*Dataset records*.
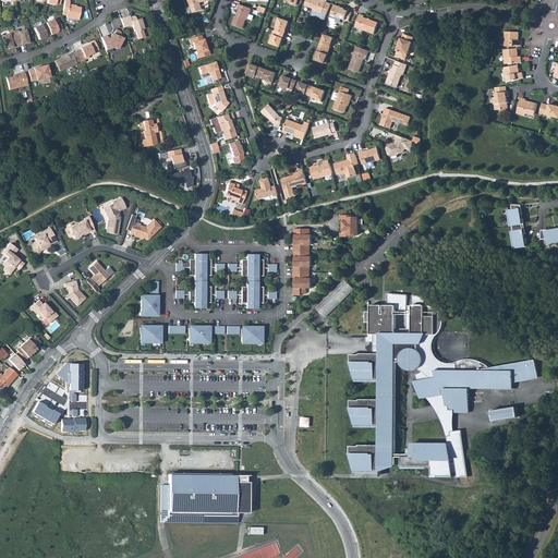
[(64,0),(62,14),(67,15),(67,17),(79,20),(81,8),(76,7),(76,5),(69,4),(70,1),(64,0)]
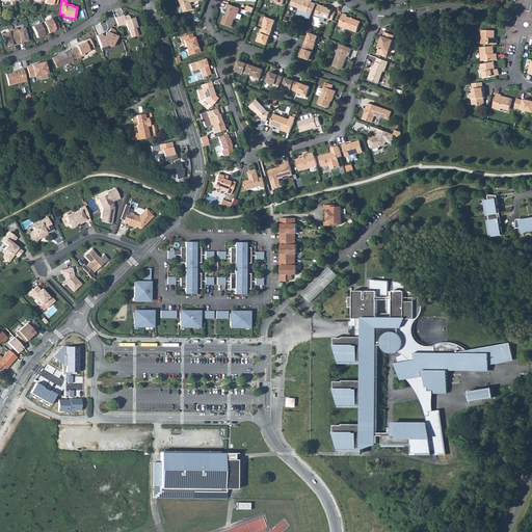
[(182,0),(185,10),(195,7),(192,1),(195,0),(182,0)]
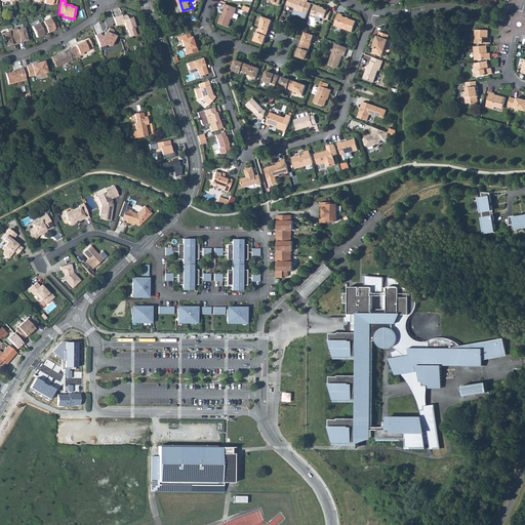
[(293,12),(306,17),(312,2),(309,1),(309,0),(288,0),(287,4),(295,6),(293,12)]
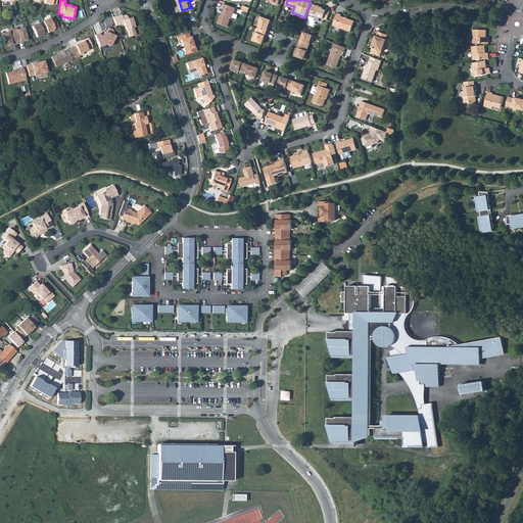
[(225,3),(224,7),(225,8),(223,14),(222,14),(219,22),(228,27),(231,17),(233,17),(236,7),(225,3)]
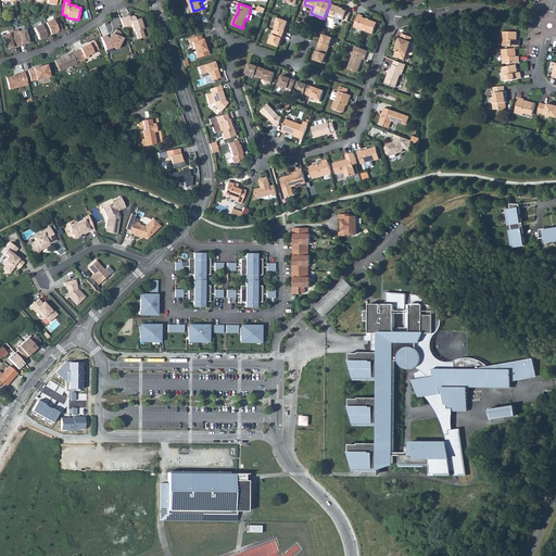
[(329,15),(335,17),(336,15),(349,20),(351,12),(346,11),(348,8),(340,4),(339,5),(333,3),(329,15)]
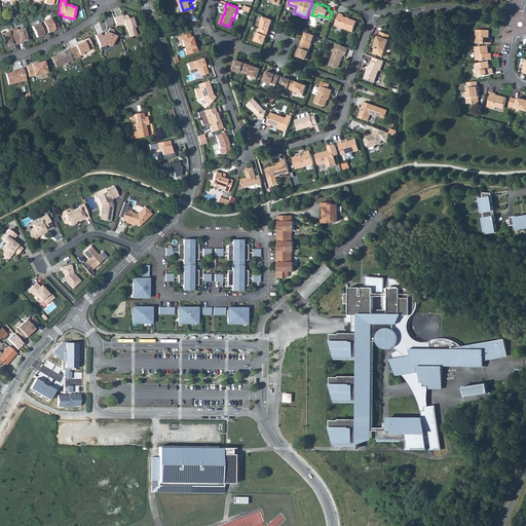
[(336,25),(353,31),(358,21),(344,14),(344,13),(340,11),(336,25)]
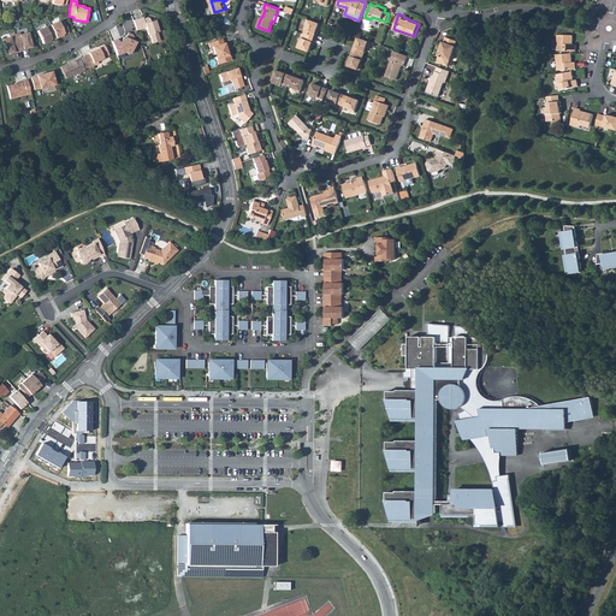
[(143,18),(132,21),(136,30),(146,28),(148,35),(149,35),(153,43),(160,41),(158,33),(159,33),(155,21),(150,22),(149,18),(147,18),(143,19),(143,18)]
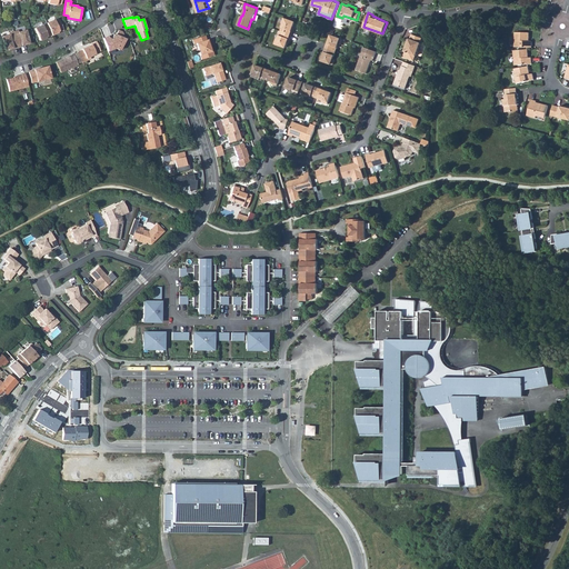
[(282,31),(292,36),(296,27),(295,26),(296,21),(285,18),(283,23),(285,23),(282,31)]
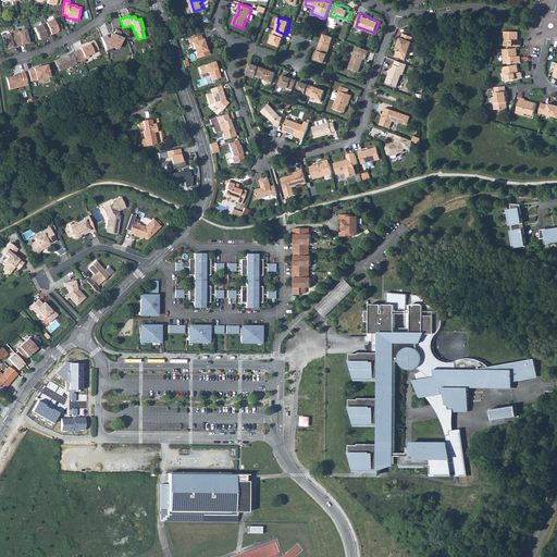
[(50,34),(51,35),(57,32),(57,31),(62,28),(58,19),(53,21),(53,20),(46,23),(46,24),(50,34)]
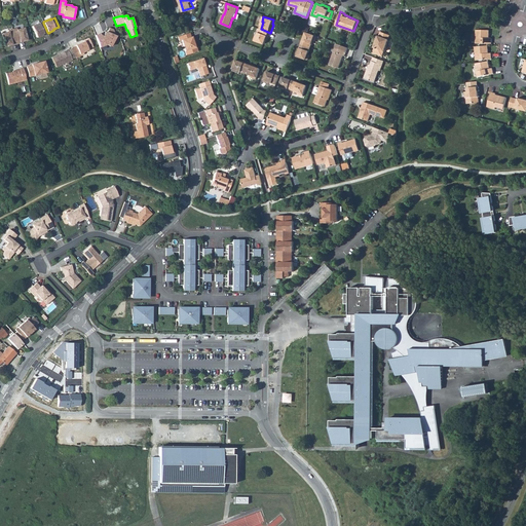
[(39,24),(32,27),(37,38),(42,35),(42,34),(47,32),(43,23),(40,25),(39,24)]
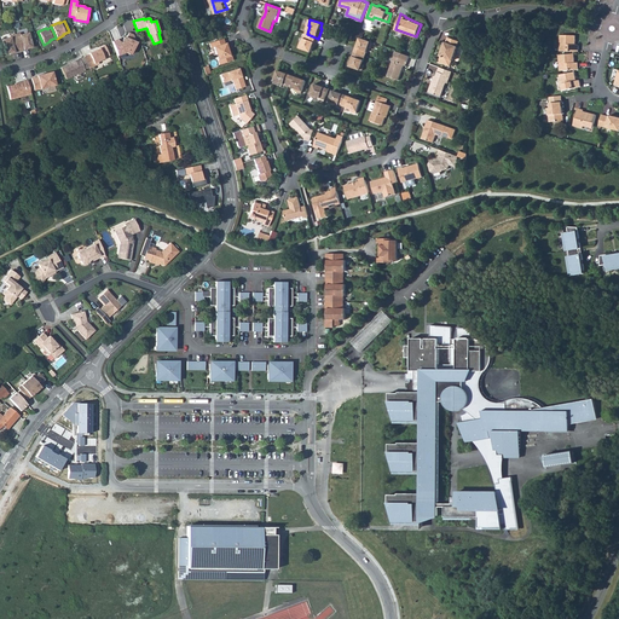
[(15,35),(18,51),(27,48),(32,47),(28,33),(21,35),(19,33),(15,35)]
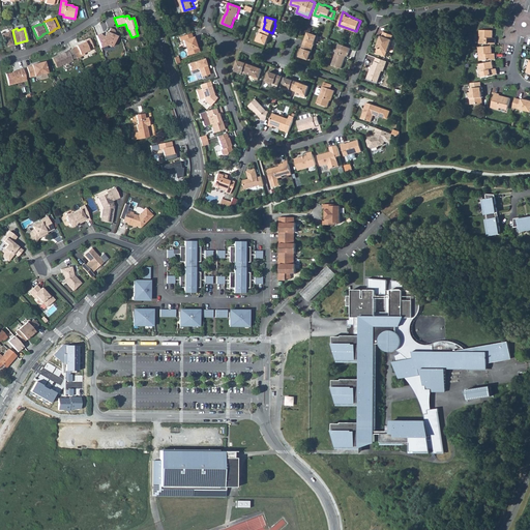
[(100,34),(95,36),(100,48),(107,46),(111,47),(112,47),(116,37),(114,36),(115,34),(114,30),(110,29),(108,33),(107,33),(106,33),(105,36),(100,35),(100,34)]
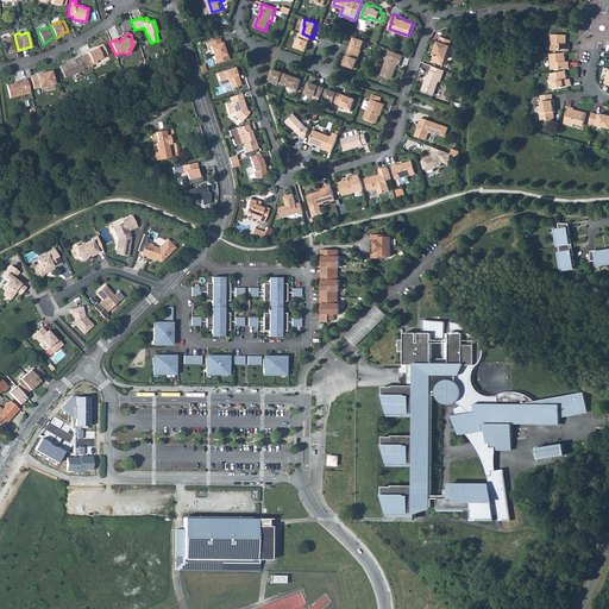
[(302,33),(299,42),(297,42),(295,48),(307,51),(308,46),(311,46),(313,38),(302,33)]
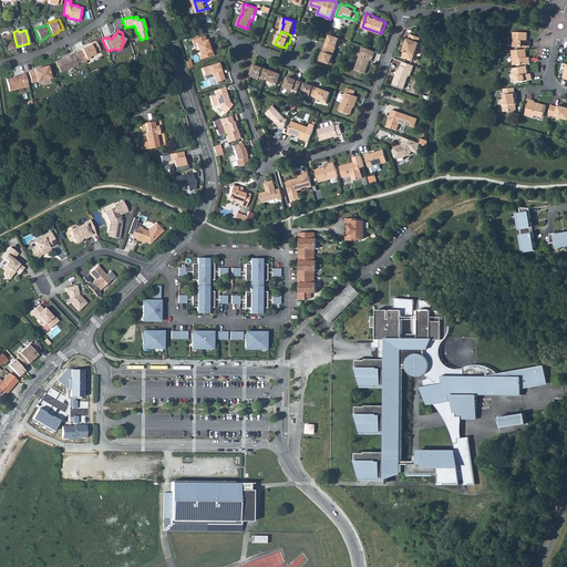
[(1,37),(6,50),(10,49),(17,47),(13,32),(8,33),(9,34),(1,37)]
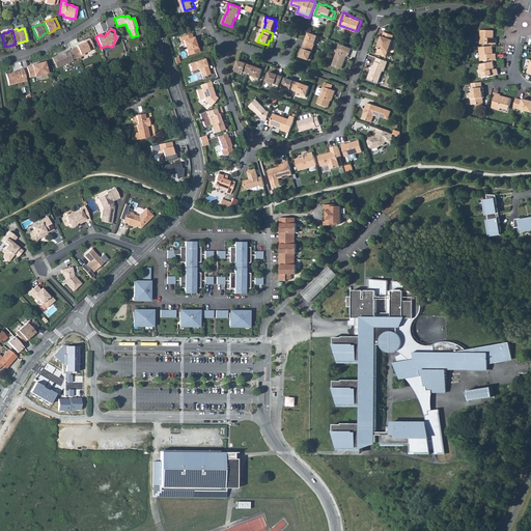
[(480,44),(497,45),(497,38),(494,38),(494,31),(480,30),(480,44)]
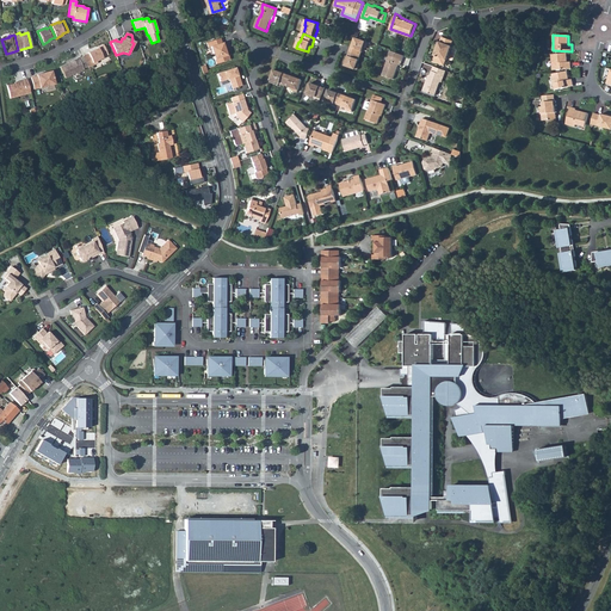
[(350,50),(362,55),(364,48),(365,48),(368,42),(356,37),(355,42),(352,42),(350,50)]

*Required work*.
Only exact copies are wanted here. Write out the lines from the one containing "[(336,25),(353,31),(358,21),(344,14),(344,13),(340,11),(336,25)]" through the end of the material and no others, omitting all pictures.

*Problem solution*.
[(336,25),(353,31),(358,21),(344,14),(344,13),(340,11),(336,25)]
[(143,18),(132,21),(136,30),(146,28),(148,35),(149,35),(153,43),(160,41),(158,33),(159,33),(155,21),(150,22),(149,18),(147,18),(143,19),(143,18)]
[(282,31),(292,36),(296,27),(295,26),(296,21),(285,18),(283,23),(285,23),(282,31)]
[(50,34),(51,35),(57,32),(57,31),(62,28),(58,19),(53,21),(53,20),(46,23),(46,24),(50,34)]
[(39,24),(32,27),(37,38),(42,35),(42,34),(47,32),(43,23),(40,25),(39,24)]
[(15,35),(18,51),(27,48),(32,47),(28,33),(21,35),(19,33),(15,35)]
[(100,34),(95,36),(100,48),(107,46),(111,47),(112,47),(116,37),(114,36),(115,34),(114,30),(110,29),(108,33),(107,33),(106,33),(105,36),(100,35),(100,34)]
[(302,33),(299,42),(297,42),(295,48),(307,51),(308,46),(311,46),(313,38),(302,33)]
[(1,37),(6,50),(10,49),(17,47),(13,32),(8,33),(9,34),(1,37)]
[(480,44),(497,45),(497,38),(494,38),(494,31),(480,30),(480,44)]
[(350,50),(362,55),(364,48),(365,48),(368,42),(356,37),(355,42),(352,42),(350,50)]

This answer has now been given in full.